Exercise instructions: Set down the full data below exactly as given, please.

──────── Data to process ────────

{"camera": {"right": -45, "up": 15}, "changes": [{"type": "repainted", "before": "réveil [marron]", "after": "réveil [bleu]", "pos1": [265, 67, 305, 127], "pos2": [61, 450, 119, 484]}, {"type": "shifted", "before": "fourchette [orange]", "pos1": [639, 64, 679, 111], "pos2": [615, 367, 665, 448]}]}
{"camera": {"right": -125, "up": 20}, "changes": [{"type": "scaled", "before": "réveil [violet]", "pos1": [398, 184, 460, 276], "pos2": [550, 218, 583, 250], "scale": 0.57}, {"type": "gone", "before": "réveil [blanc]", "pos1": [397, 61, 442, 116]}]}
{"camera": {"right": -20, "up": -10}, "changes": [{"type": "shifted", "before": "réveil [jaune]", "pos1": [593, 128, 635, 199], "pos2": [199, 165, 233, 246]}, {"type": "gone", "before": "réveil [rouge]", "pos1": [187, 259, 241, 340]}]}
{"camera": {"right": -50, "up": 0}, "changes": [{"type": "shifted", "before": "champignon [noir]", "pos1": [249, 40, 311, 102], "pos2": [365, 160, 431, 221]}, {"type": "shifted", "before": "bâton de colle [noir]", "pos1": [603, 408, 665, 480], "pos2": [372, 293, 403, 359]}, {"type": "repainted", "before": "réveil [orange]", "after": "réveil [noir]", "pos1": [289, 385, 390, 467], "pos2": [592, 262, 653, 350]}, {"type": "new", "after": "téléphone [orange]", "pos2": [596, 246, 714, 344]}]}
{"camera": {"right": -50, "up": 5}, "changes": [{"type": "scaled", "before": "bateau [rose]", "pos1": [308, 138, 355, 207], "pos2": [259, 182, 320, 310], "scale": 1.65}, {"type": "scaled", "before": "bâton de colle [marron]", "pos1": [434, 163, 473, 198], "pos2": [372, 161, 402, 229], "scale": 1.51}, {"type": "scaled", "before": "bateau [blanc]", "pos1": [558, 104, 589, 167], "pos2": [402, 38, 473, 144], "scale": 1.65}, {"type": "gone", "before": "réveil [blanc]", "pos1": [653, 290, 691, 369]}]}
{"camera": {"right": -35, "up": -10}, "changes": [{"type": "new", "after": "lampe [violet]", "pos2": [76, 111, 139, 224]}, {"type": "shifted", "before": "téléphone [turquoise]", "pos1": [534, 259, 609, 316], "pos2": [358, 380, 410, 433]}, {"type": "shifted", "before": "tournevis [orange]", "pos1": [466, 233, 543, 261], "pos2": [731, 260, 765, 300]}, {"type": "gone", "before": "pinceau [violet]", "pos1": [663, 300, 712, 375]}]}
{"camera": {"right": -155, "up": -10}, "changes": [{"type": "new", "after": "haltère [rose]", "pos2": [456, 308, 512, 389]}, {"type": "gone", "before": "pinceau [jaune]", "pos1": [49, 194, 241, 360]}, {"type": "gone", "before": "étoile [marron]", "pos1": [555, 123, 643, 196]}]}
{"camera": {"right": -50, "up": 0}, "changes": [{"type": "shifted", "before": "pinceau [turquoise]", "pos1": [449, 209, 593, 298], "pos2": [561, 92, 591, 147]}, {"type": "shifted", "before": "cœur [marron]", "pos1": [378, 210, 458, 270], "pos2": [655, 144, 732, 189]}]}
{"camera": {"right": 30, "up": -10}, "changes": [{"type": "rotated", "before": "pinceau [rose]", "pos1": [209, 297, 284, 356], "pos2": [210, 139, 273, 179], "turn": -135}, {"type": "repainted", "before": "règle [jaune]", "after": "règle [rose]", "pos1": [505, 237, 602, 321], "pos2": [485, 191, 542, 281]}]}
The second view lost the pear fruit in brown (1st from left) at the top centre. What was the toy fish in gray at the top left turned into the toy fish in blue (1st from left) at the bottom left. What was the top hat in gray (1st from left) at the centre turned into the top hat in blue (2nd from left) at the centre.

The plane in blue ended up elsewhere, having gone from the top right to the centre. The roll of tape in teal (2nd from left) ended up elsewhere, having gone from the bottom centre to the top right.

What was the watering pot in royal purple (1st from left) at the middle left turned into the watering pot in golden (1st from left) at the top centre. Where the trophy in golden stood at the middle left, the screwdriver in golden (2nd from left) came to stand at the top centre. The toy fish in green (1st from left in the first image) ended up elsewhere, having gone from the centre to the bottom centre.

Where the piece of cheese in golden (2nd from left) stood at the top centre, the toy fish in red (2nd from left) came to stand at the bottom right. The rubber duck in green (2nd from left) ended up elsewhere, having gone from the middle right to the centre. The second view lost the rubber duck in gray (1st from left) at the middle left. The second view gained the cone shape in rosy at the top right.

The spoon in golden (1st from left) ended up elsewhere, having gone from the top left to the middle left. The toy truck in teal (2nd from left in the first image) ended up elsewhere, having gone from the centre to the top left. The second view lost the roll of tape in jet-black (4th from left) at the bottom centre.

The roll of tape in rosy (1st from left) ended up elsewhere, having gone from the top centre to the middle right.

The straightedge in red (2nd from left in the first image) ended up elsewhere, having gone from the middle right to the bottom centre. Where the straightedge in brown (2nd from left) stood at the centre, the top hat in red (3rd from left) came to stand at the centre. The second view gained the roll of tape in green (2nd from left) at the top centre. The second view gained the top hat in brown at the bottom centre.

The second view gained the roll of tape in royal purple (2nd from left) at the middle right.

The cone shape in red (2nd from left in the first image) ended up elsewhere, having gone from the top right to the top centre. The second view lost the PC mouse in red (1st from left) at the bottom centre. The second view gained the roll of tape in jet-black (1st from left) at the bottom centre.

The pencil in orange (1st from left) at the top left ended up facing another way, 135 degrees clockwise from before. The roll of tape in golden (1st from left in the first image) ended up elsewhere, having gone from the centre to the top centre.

────────

Reply:
{"camera": {"right": -45, "up": 15}, "changes": [{"type": "repainted", "before": "réveil [marron]", "after": "réveil [bleu]", "pos1": [265, 67, 305, 127], "pos2": [61, 450, 119, 484]}, {"type": "shifted", "before": "fourchette [orange]", "pos1": [639, 64, 679, 111], "pos2": [615, 367, 665, 448]}]}
{"camera": {"right": -125, "up": 20}, "changes": [{"type": "scaled", "before": "réveil [violet]", "pos1": [398, 184, 460, 276], "pos2": [550, 218, 583, 250], "scale": 0.57}, {"type": "gone", "before": "réveil [blanc]", "pos1": [397, 61, 442, 116]}]}
{"camera": {"right": -20, "up": -10}, "changes": [{"type": "shifted", "before": "réveil [jaune]", "pos1": [593, 128, 635, 199], "pos2": [199, 165, 233, 246]}, {"type": "gone", "before": "réveil [rouge]", "pos1": [187, 259, 241, 340]}]}
{"camera": {"right": -50, "up": 0}, "changes": [{"type": "shifted", "before": "champignon [noir]", "pos1": [249, 40, 311, 102], "pos2": [365, 160, 431, 221]}, {"type": "shifted", "before": "bâton de colle [noir]", "pos1": [603, 408, 665, 480], "pos2": [372, 293, 403, 359]}, {"type": "repainted", "before": "réveil [orange]", "after": "réveil [noir]", "pos1": [289, 385, 390, 467], "pos2": [592, 262, 653, 350]}, {"type": "new", "after": "téléphone [orange]", "pos2": [596, 246, 714, 344]}]}
{"camera": {"right": -50, "up": 5}, "changes": [{"type": "scaled", "before": "bateau [rose]", "pos1": [308, 138, 355, 207], "pos2": [259, 182, 320, 310], "scale": 1.65}, {"type": "scaled", "before": "bâton de colle [marron]", "pos1": [434, 163, 473, 198], "pos2": [372, 161, 402, 229], "scale": 1.51}, {"type": "scaled", "before": "bateau [blanc]", "pos1": [558, 104, 589, 167], "pos2": [402, 38, 473, 144], "scale": 1.65}, {"type": "gone", "before": "réveil [blanc]", "pos1": [653, 290, 691, 369]}]}
{"camera": {"right": -35, "up": -10}, "changes": [{"type": "new", "after": "lampe [violet]", "pos2": [76, 111, 139, 224]}, {"type": "shifted", "before": "téléphone [turquoise]", "pos1": [534, 259, 609, 316], "pos2": [358, 380, 410, 433]}, {"type": "shifted", "before": "tournevis [orange]", "pos1": [466, 233, 543, 261], "pos2": [731, 260, 765, 300]}, {"type": "gone", "before": "pinceau [violet]", "pos1": [663, 300, 712, 375]}]}
{"camera": {"right": -155, "up": -10}, "changes": [{"type": "new", "after": "haltère [rose]", "pos2": [456, 308, 512, 389]}, {"type": "gone", "before": "pinceau [jaune]", "pos1": [49, 194, 241, 360]}, {"type": "gone", "before": "étoile [marron]", "pos1": [555, 123, 643, 196]}]}
{"camera": {"right": -50, "up": 0}, "changes": [{"type": "shifted", "before": "pinceau [turquoise]", "pos1": [449, 209, 593, 298], "pos2": [561, 92, 591, 147]}, {"type": "shifted", "before": "cœur [marron]", "pos1": [378, 210, 458, 270], "pos2": [655, 144, 732, 189]}]}
{"camera": {"right": 30, "up": -10}, "changes": [{"type": "rotated", "before": "pinceau [rose]", "pos1": [209, 297, 284, 356], "pos2": [210, 139, 273, 179], "turn": -135}, {"type": "repainted", "before": "règle [jaune]", "after": "règle [rose]", "pos1": [505, 237, 602, 321], "pos2": [485, 191, 542, 281]}]}
The second view lost the pear fruit in brown (1st from left) at the top centre. What was the toy fish in gray at the top left turned into the toy fish in blue (1st from left) at the bottom left. What was the top hat in gray (1st from left) at the centre turned into the top hat in blue (2nd from left) at the centre.

The plane in blue ended up elsewhere, having gone from the top right to the centre. The roll of tape in teal (2nd from left) ended up elsewhere, having gone from the bottom centre to the top right.

What was the watering pot in royal purple (1st from left) at the middle left turned into the watering pot in golden (1st from left) at the top centre. Where the trophy in golden stood at the middle left, the screwdriver in golden (2nd from left) came to stand at the top centre. The toy fish in green (1st from left in the first image) ended up elsewhere, having gone from the centre to the bottom centre.

Where the piece of cheese in golden (2nd from left) stood at the top centre, the toy fish in red (2nd from left) came to stand at the bottom right. The rubber duck in green (2nd from left) ended up elsewhere, having gone from the middle right to the centre. The second view lost the rubber duck in gray (1st from left) at the middle left. The second view gained the cone shape in rosy at the top right.

The spoon in golden (1st from left) ended up elsewhere, having gone from the top left to the middle left. The toy truck in teal (2nd from left in the first image) ended up elsewhere, having gone from the centre to the top left. The second view lost the roll of tape in jet-black (4th from left) at the bottom centre.

The roll of tape in rosy (1st from left) ended up elsewhere, having gone from the top centre to the middle right.

The straightedge in red (2nd from left in the first image) ended up elsewhere, having gone from the middle right to the bottom centre. Where the straightedge in brown (2nd from left) stood at the centre, the top hat in red (3rd from left) came to stand at the centre. The second view gained the roll of tape in green (2nd from left) at the top centre. The second view gained the top hat in brown at the bottom centre.

The second view gained the roll of tape in royal purple (2nd from left) at the middle right.

The cone shape in red (2nd from left in the first image) ended up elsewhere, having gone from the top right to the top centre. The second view lost the PC mouse in red (1st from left) at the bottom centre. The second view gained the roll of tape in jet-black (1st from left) at the bottom centre.

The pencil in orange (1st from left) at the top left ended up facing another way, 135 degrees clockwise from before. The roll of tape in golden (1st from left in the first image) ended up elsewhere, having gone from the centre to the top centre.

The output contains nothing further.